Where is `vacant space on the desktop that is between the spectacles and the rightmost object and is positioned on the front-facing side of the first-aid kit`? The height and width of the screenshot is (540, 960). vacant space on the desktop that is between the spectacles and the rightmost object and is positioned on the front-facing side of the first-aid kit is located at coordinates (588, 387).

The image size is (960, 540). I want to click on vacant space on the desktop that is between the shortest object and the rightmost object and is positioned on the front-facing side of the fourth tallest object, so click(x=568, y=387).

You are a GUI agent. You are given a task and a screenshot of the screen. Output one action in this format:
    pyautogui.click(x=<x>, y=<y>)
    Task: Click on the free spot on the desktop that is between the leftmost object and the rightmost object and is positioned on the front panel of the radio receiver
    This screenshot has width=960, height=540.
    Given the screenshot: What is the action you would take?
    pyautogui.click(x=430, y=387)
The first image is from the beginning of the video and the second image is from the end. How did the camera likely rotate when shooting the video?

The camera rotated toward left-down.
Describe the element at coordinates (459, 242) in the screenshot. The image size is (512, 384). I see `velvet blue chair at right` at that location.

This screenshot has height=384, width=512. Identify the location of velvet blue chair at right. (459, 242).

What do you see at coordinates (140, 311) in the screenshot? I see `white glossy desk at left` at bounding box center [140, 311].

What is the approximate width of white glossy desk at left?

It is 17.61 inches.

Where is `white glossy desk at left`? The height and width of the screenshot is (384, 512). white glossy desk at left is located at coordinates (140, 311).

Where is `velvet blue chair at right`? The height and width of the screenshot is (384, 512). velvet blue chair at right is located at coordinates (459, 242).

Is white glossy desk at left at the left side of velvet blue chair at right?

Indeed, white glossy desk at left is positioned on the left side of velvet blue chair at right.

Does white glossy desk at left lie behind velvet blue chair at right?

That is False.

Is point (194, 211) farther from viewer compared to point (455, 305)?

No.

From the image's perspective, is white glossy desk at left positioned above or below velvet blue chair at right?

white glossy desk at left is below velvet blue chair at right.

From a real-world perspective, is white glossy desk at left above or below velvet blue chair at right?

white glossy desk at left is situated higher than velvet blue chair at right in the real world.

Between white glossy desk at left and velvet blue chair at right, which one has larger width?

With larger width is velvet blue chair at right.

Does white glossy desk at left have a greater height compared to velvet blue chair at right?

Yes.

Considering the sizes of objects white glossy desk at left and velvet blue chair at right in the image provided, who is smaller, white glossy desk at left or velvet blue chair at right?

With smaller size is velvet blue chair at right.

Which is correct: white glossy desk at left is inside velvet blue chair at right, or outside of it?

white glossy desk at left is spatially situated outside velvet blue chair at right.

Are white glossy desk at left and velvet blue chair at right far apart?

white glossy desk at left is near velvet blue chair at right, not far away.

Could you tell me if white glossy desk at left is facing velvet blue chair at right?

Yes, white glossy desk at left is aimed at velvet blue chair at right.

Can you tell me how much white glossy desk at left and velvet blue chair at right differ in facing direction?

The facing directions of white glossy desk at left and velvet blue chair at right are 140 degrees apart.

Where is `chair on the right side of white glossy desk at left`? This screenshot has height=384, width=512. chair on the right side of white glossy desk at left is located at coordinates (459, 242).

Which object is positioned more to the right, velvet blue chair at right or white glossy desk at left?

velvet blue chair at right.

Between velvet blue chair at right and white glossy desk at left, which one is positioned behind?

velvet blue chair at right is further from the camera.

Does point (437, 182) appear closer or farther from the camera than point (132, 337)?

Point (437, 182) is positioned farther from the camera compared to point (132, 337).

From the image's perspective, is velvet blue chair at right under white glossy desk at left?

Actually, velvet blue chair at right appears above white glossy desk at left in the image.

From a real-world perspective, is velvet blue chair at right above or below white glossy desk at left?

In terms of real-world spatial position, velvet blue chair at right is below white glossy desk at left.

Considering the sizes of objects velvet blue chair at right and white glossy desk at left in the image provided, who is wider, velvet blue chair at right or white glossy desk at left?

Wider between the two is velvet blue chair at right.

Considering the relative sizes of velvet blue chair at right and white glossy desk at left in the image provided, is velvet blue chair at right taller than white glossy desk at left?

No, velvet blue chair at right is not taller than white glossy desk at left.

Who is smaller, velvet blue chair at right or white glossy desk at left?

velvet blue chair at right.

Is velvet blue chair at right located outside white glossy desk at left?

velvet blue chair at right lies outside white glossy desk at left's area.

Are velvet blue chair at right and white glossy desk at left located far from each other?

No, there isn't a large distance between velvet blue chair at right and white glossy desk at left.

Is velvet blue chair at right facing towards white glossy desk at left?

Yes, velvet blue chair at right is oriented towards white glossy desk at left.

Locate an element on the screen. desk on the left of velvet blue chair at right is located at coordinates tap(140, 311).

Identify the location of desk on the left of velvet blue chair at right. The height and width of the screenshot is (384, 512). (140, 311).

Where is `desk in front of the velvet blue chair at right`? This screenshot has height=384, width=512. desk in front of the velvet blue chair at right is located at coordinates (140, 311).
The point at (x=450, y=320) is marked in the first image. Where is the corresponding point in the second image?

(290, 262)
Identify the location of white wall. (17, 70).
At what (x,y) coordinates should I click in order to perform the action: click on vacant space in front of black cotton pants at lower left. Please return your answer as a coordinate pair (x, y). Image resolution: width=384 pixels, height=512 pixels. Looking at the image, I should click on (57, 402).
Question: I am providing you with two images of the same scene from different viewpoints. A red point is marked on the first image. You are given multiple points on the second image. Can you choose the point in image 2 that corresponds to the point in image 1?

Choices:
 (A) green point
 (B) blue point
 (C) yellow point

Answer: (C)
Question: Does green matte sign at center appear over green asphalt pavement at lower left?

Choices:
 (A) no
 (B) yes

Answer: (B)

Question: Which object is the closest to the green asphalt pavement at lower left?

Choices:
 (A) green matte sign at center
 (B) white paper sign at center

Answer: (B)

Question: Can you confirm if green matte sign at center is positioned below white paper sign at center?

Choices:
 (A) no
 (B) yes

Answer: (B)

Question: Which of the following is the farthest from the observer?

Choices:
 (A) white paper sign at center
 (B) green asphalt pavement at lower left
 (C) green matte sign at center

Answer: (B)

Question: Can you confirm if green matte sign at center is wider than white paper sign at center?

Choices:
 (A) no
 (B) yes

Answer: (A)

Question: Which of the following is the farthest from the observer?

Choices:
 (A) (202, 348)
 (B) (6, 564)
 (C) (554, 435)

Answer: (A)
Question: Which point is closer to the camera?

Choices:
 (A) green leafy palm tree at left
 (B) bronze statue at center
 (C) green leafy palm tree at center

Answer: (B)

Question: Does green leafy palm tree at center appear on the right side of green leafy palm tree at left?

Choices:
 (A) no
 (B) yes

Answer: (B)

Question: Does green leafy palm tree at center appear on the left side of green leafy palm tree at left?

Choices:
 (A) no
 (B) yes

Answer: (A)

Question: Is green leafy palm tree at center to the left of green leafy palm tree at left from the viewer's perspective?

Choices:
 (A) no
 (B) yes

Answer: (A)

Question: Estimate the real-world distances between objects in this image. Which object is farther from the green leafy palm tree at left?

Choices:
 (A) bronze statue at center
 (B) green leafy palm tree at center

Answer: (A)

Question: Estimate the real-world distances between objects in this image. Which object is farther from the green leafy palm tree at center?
= = = = = = =
Goal
Rewrite all of the items above, replacing every occurrence of "velvet blue chair at right" with "navy upholstered chair at right" and keeping everything else unchanged.

Task response
Where is `vacant space on the desktop that is between the spectacles and the rightmost object and is positioned on the front-facing side of the first-aid kit`? The height and width of the screenshot is (540, 960). vacant space on the desktop that is between the spectacles and the rightmost object and is positioned on the front-facing side of the first-aid kit is located at coordinates (588, 387).

The image size is (960, 540). I want to click on vacant space on the desktop that is between the shortest object and the rightmost object and is positioned on the front-facing side of the fourth tallest object, so click(x=568, y=387).

You are a GUI agent. You are given a task and a screenshot of the screen. Output one action in this format:
    pyautogui.click(x=<x>, y=<y>)
    Task: Click on the free spot on the desktop that is between the leftmost object and the rightmost object and is positioned on the front panel of the radio receiver
    This screenshot has width=960, height=540.
    Given the screenshot: What is the action you would take?
    pyautogui.click(x=430, y=387)
The first image is from the beginning of the video and the second image is from the end. How did the camera likely rotate when shooting the video?

The camera rotated toward left-down.
Describe the element at coordinates (459, 242) in the screenshot. The image size is (512, 384). I see `navy upholstered chair at right` at that location.

This screenshot has height=384, width=512. Identify the location of navy upholstered chair at right. (459, 242).

What do you see at coordinates (140, 311) in the screenshot? I see `white glossy desk at left` at bounding box center [140, 311].

What is the approximate width of white glossy desk at left?

It is 17.61 inches.

Where is `white glossy desk at left`? The height and width of the screenshot is (384, 512). white glossy desk at left is located at coordinates (140, 311).

Where is `navy upholstered chair at right`? The height and width of the screenshot is (384, 512). navy upholstered chair at right is located at coordinates (459, 242).

Is white glossy desk at left at the left side of navy upholstered chair at right?

Indeed, white glossy desk at left is positioned on the left side of navy upholstered chair at right.

Does white glossy desk at left lie behind navy upholstered chair at right?

That is False.

Is point (194, 211) farther from viewer compared to point (455, 305)?

No.

From the image's perspective, is white glossy desk at left positioned above or below navy upholstered chair at right?

white glossy desk at left is below navy upholstered chair at right.

From a real-world perspective, is white glossy desk at left above or below navy upholstered chair at right?

white glossy desk at left is situated higher than navy upholstered chair at right in the real world.

Between white glossy desk at left and navy upholstered chair at right, which one has larger width?

With larger width is navy upholstered chair at right.

Does white glossy desk at left have a greater height compared to navy upholstered chair at right?

Yes.

Considering the sizes of objects white glossy desk at left and navy upholstered chair at right in the image provided, who is smaller, white glossy desk at left or navy upholstered chair at right?

With smaller size is navy upholstered chair at right.

Which is correct: white glossy desk at left is inside navy upholstered chair at right, or outside of it?

white glossy desk at left is spatially situated outside navy upholstered chair at right.

Are white glossy desk at left and navy upholstered chair at right far apart?

white glossy desk at left is near navy upholstered chair at right, not far away.

Could you tell me if white glossy desk at left is facing navy upholstered chair at right?

Yes, white glossy desk at left is aimed at navy upholstered chair at right.

Can you tell me how much white glossy desk at left and navy upholstered chair at right differ in facing direction?

The facing directions of white glossy desk at left and navy upholstered chair at right are 140 degrees apart.

Where is `chair on the right side of white glossy desk at left`? This screenshot has height=384, width=512. chair on the right side of white glossy desk at left is located at coordinates (459, 242).

Which object is positioned more to the right, navy upholstered chair at right or white glossy desk at left?

navy upholstered chair at right.

Between navy upholstered chair at right and white glossy desk at left, which one is positioned behind?

navy upholstered chair at right is further from the camera.

Does point (437, 182) appear closer or farther from the camera than point (132, 337)?

Point (437, 182) is positioned farther from the camera compared to point (132, 337).

From the image's perspective, is navy upholstered chair at right under white glossy desk at left?

Actually, navy upholstered chair at right appears above white glossy desk at left in the image.

From a real-world perspective, is navy upholstered chair at right above or below white glossy desk at left?

In terms of real-world spatial position, navy upholstered chair at right is below white glossy desk at left.

Considering the sizes of objects navy upholstered chair at right and white glossy desk at left in the image provided, who is wider, navy upholstered chair at right or white glossy desk at left?

Wider between the two is navy upholstered chair at right.

Considering the relative sizes of navy upholstered chair at right and white glossy desk at left in the image provided, is navy upholstered chair at right taller than white glossy desk at left?

No, navy upholstered chair at right is not taller than white glossy desk at left.

Who is smaller, navy upholstered chair at right or white glossy desk at left?

navy upholstered chair at right.

Is navy upholstered chair at right located outside white glossy desk at left?

navy upholstered chair at right lies outside white glossy desk at left's area.

Are navy upholstered chair at right and white glossy desk at left located far from each other?

No, there isn't a large distance between navy upholstered chair at right and white glossy desk at left.

Is navy upholstered chair at right facing towards white glossy desk at left?

Yes, navy upholstered chair at right is oriented towards white glossy desk at left.

Locate an element on the screen. desk on the left of navy upholstered chair at right is located at coordinates tap(140, 311).

Identify the location of desk on the left of navy upholstered chair at right. The height and width of the screenshot is (384, 512). (140, 311).

Where is `desk in front of the navy upholstered chair at right`? This screenshot has height=384, width=512. desk in front of the navy upholstered chair at right is located at coordinates (140, 311).
The point at (x=450, y=320) is marked in the first image. Where is the corresponding point in the second image?

(290, 262)
Identify the location of white wall. (17, 70).
At what (x,y) coordinates should I click in order to perform the action: click on vacant space in front of black cotton pants at lower left. Please return your answer as a coordinate pair (x, y). Image resolution: width=384 pixels, height=512 pixels. Looking at the image, I should click on (57, 402).
Question: I am providing you with two images of the same scene from different viewpoints. A red point is marked on the first image. You are given multiple points on the second image. Can you choose the point in image 2 that corresponds to the point in image 1?

Choices:
 (A) green point
 (B) blue point
 (C) yellow point

Answer: (C)
Question: Does green matte sign at center appear over green asphalt pavement at lower left?

Choices:
 (A) no
 (B) yes

Answer: (B)

Question: Which object is the closest to the green asphalt pavement at lower left?

Choices:
 (A) green matte sign at center
 (B) white paper sign at center

Answer: (B)

Question: Can you confirm if green matte sign at center is positioned below white paper sign at center?

Choices:
 (A) no
 (B) yes

Answer: (B)

Question: Which of the following is the farthest from the observer?

Choices:
 (A) white paper sign at center
 (B) green asphalt pavement at lower left
 (C) green matte sign at center

Answer: (B)

Question: Can you confirm if green matte sign at center is wider than white paper sign at center?

Choices:
 (A) no
 (B) yes

Answer: (A)

Question: Which of the following is the farthest from the observer?

Choices:
 (A) (202, 348)
 (B) (6, 564)
 (C) (554, 435)

Answer: (A)
Question: Which point is closer to the camera?

Choices:
 (A) green leafy palm tree at left
 (B) bronze statue at center
 (C) green leafy palm tree at center

Answer: (B)

Question: Does green leafy palm tree at center appear on the right side of green leafy palm tree at left?

Choices:
 (A) no
 (B) yes

Answer: (B)

Question: Does green leafy palm tree at center appear on the left side of green leafy palm tree at left?

Choices:
 (A) no
 (B) yes

Answer: (A)

Question: Is green leafy palm tree at center to the left of green leafy palm tree at left from the viewer's perspective?

Choices:
 (A) no
 (B) yes

Answer: (A)

Question: Estimate the real-world distances between objects in this image. Which object is farther from the green leafy palm tree at left?

Choices:
 (A) bronze statue at center
 (B) green leafy palm tree at center

Answer: (A)

Question: Estimate the real-world distances between objects in this image. Which object is farther from the green leafy palm tree at center?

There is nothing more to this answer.